# EXERCISE BRIEF:
Would you return every line of the listing below that has "blue" in it?

(INPUT DATA)

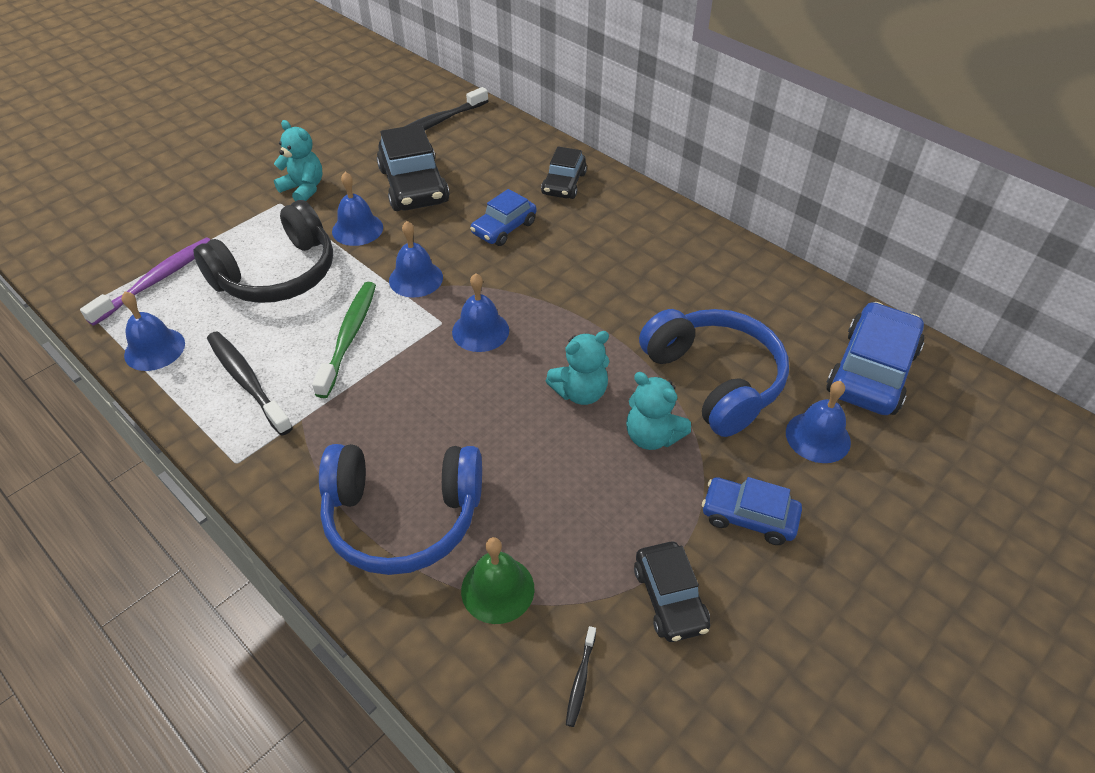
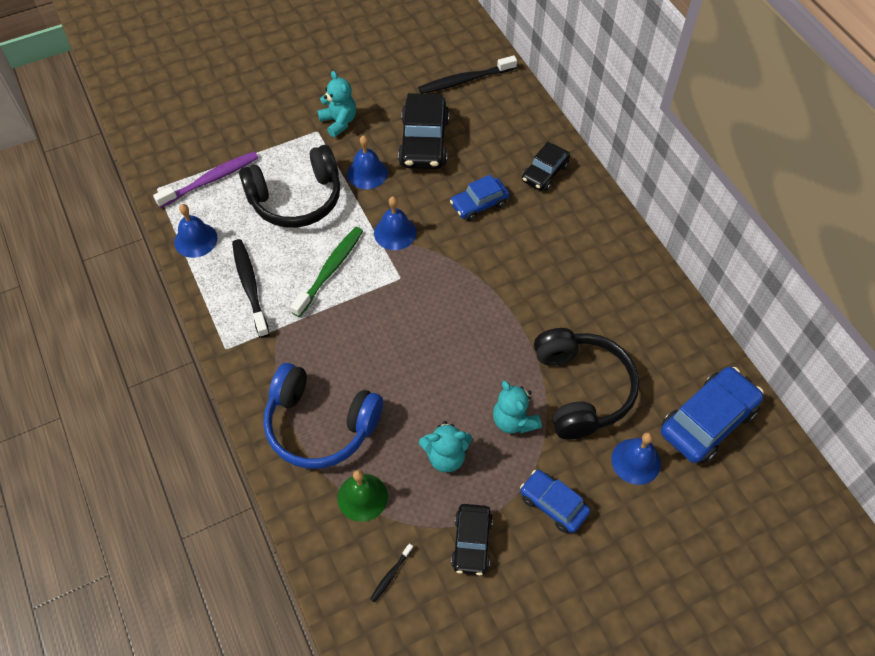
camera: 20 degrees right, 10 degrees up
(480, 331) = (425, 294): blue bell -> none
(580, 392) = (477, 368): turquoise teddy bear -> turquoise teddy bear (445, 456)
(714, 380) = (581, 390): blue headphones -> black headphones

(End INPUT DATA)

# SOLVED EXERCISE:
(480, 331) = (425, 294): blue bell -> none
(714, 380) = (581, 390): blue headphones -> black headphones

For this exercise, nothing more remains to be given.